**Directions for this task**
Look in the material below for the line with "none -> white tile B1:E1 level 1" and the line with "purple brick F7:G8", then set down exactly those two lines and all lines between, nothing more.

**Supplied material**
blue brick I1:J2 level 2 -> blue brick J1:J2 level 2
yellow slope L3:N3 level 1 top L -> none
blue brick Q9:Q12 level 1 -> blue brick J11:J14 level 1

* * *

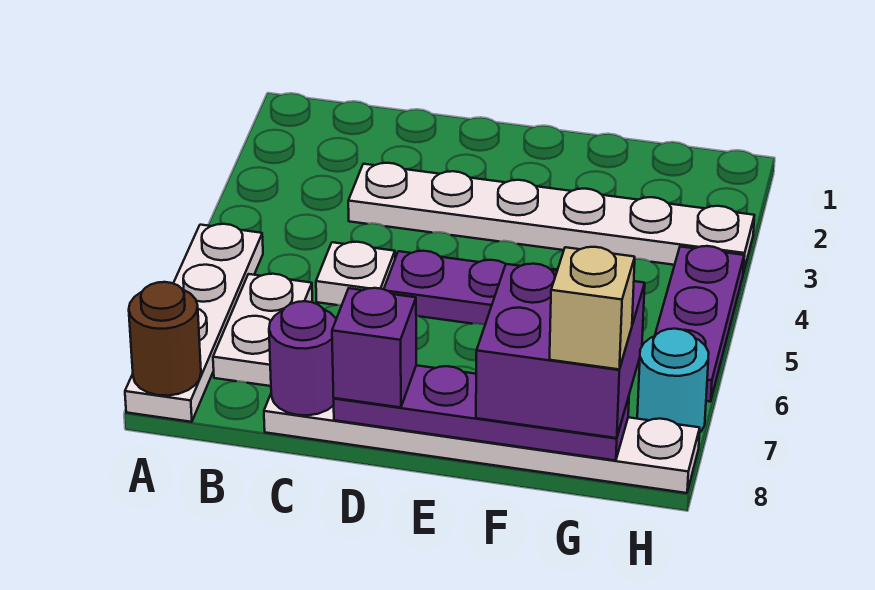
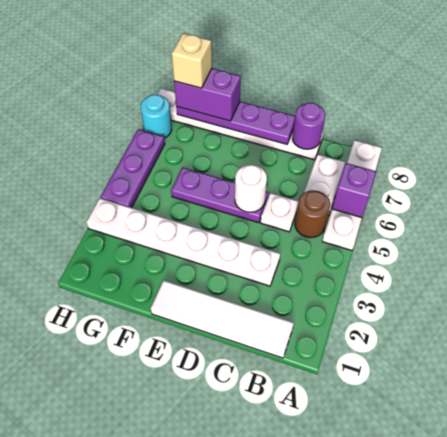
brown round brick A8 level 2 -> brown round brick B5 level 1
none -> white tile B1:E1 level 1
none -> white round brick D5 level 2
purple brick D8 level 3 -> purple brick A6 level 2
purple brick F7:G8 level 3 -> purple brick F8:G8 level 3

**Task response**
none -> white tile B1:E1 level 1
none -> white round brick D5 level 2
purple brick D8 level 3 -> purple brick A6 level 2
purple brick F7:G8 level 3 -> purple brick F8:G8 level 3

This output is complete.